Where the data below shows a picture, leave that picture out and copy the rest exactly.

_Working data_

● ● ● ●

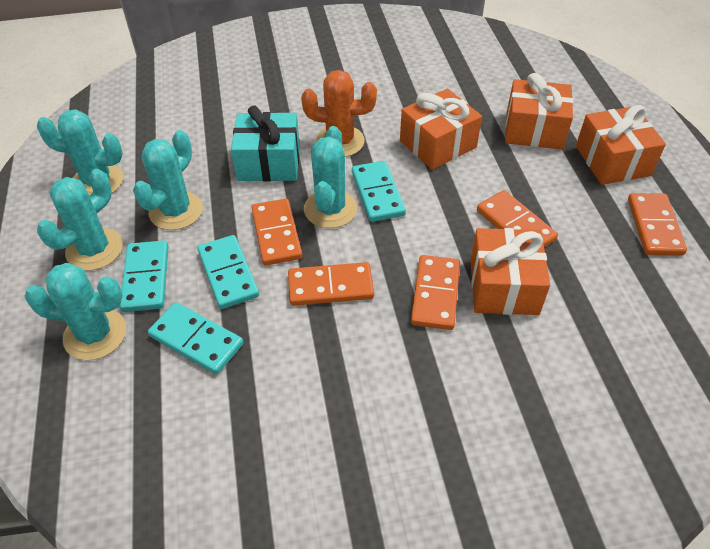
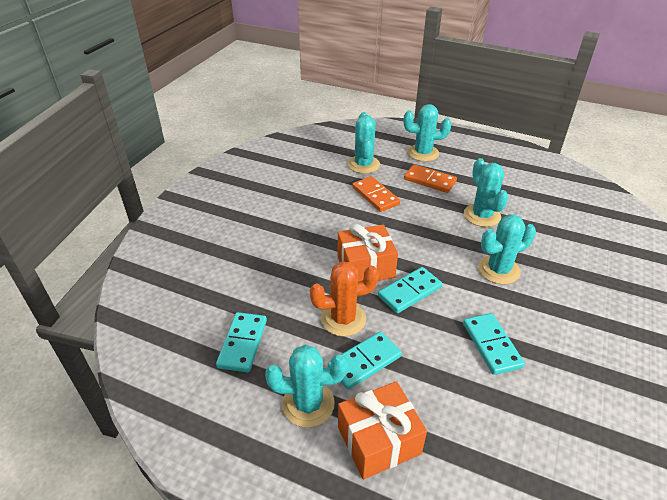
orange domino: 5 -> 2
orange gift: 4 -> 2
turquoise gift: 1 -> 0

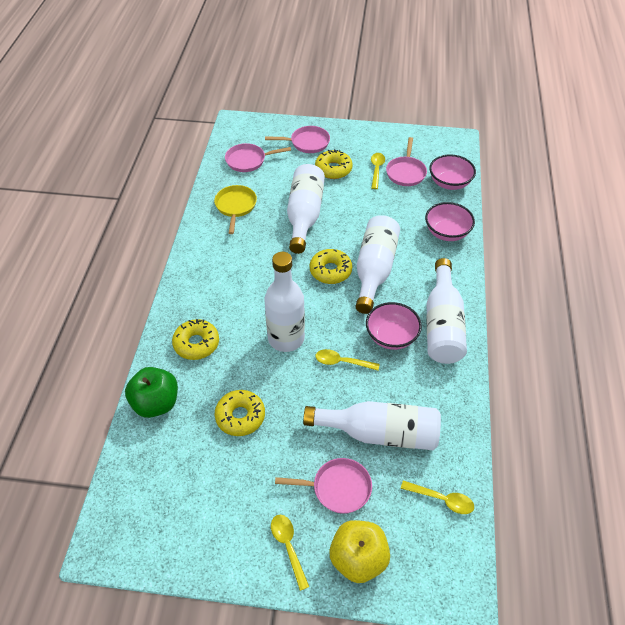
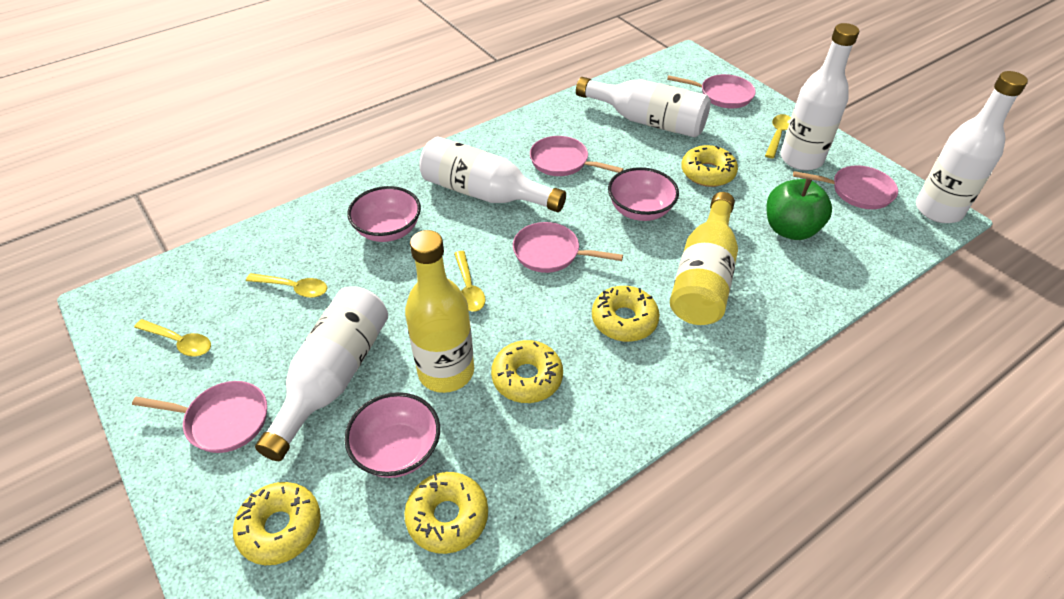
pink pan: 4 -> 5
yellow apple: 1 -> 0
yellow bottle: 0 -> 2
yellow donut: 4 -> 5
yellow pan: 1 -> 0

● ● ● ●

_Solution_
orange domino: 5 -> 2
orange gift: 4 -> 2
turquoise gift: 1 -> 0

pink pan: 4 -> 5
yellow apple: 1 -> 0
yellow bottle: 0 -> 2
yellow donut: 4 -> 5
yellow pan: 1 -> 0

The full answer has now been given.